Problem to work on:
The lines needed are those from the start of the records through the line holding "none -> yellow cone G4 level 1", each copied exactly.

Data records:

########

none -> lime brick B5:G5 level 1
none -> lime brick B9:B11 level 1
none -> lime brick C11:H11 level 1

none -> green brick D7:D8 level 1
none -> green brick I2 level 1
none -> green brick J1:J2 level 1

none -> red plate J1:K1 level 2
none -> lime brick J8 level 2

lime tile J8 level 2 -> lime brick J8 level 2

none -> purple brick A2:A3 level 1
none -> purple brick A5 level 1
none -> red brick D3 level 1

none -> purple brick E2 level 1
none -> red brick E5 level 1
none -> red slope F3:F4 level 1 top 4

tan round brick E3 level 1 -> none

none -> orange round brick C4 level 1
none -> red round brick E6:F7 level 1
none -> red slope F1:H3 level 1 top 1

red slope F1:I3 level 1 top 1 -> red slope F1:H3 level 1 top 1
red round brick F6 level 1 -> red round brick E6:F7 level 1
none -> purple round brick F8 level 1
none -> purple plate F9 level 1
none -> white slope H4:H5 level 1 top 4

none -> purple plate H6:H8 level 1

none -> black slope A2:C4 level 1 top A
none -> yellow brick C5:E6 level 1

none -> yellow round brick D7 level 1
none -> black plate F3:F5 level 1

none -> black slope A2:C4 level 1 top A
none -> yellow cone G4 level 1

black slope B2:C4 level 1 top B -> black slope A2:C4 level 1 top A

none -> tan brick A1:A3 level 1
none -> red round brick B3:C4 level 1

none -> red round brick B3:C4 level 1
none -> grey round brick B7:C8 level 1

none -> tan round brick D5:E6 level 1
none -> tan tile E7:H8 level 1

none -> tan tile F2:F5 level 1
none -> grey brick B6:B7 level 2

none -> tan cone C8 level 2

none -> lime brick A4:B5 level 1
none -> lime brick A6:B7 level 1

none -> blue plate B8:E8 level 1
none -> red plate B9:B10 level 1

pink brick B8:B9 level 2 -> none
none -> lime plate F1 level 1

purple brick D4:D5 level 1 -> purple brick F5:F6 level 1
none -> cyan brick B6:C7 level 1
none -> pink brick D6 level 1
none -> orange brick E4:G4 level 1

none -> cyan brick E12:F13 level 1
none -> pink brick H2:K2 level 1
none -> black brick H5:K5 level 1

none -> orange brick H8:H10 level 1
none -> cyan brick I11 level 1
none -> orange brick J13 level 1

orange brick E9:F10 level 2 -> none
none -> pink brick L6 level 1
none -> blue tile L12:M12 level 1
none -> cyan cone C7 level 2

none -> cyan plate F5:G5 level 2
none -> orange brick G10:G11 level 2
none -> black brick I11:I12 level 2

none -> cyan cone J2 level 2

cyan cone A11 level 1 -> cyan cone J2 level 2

########

Answer box:
none -> lime brick B5:G5 level 1
none -> lime brick B9:B11 level 1
none -> lime brick C11:H11 level 1

none -> green brick D7:D8 level 1
none -> green brick I2 level 1
none -> green brick J1:J2 level 1

none -> red plate J1:K1 level 2
none -> lime brick J8 level 2

lime tile J8 level 2 -> lime brick J8 level 2

none -> purple brick A2:A3 level 1
none -> purple brick A5 level 1
none -> red brick D3 level 1

none -> purple brick E2 level 1
none -> red brick E5 level 1
none -> red slope F3:F4 level 1 top 4

tan round brick E3 level 1 -> none

none -> orange round brick C4 level 1
none -> red round brick E6:F7 level 1
none -> red slope F1:H3 level 1 top 1

red slope F1:I3 level 1 top 1 -> red slope F1:H3 level 1 top 1
red round brick F6 level 1 -> red round brick E6:F7 level 1
none -> purple round brick F8 level 1
none -> purple plate F9 level 1
none -> white slope H4:H5 level 1 top 4

none -> purple plate H6:H8 level 1

none -> black slope A2:C4 level 1 top A
none -> yellow brick C5:E6 level 1

none -> yellow round brick D7 level 1
none -> black plate F3:F5 level 1

none -> black slope A2:C4 level 1 top A
none -> yellow cone G4 level 1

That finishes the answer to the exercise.